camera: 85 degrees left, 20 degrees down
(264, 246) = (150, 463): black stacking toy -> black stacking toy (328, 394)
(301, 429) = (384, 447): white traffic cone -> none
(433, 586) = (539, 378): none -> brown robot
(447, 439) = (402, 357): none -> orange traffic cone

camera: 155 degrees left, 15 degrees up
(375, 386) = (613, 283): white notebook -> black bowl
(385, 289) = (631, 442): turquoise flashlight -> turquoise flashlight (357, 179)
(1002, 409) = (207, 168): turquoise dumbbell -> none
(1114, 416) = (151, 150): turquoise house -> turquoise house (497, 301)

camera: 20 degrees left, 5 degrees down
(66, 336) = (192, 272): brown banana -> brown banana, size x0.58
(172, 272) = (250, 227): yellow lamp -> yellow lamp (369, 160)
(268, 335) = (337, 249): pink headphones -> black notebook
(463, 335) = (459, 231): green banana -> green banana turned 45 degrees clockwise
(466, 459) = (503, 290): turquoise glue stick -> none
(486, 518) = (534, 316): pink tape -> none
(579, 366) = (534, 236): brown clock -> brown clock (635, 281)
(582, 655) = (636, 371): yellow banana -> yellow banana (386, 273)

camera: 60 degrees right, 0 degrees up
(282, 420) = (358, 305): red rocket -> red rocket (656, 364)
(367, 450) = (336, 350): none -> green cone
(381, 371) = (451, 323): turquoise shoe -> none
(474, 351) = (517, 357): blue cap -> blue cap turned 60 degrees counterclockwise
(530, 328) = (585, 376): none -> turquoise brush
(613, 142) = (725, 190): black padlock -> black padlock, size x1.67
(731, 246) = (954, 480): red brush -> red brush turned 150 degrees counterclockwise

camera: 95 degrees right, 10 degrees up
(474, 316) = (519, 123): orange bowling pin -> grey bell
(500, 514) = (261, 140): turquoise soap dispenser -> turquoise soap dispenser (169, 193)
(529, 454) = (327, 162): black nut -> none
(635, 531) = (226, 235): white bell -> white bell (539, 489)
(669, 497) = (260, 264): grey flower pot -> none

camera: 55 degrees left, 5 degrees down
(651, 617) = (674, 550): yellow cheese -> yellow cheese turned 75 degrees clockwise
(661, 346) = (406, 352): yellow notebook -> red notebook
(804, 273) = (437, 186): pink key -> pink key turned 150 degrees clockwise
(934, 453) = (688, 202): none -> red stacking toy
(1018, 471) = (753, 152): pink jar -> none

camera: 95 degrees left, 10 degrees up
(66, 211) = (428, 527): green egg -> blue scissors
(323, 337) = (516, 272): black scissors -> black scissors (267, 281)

_ _ _

◆ **What to produce**
Quote the data above from the line containing "camera: 95 degrees right, 10 degrees up" to the line containing "(661, 346) = (406, 352): yellow", inclusive, and stop.

◆ **Exercise result**
camera: 95 degrees right, 10 degrees up
(474, 316) = (519, 123): orange bowling pin -> grey bell
(500, 514) = (261, 140): turquoise soap dispenser -> turquoise soap dispenser (169, 193)
(529, 454) = (327, 162): black nut -> none
(635, 531) = (226, 235): white bell -> white bell (539, 489)
(669, 497) = (260, 264): grey flower pot -> none

camera: 55 degrees left, 5 degrees down
(651, 617) = (674, 550): yellow cheese -> yellow cheese turned 75 degrees clockwise
(661, 346) = (406, 352): yellow notebook -> red notebook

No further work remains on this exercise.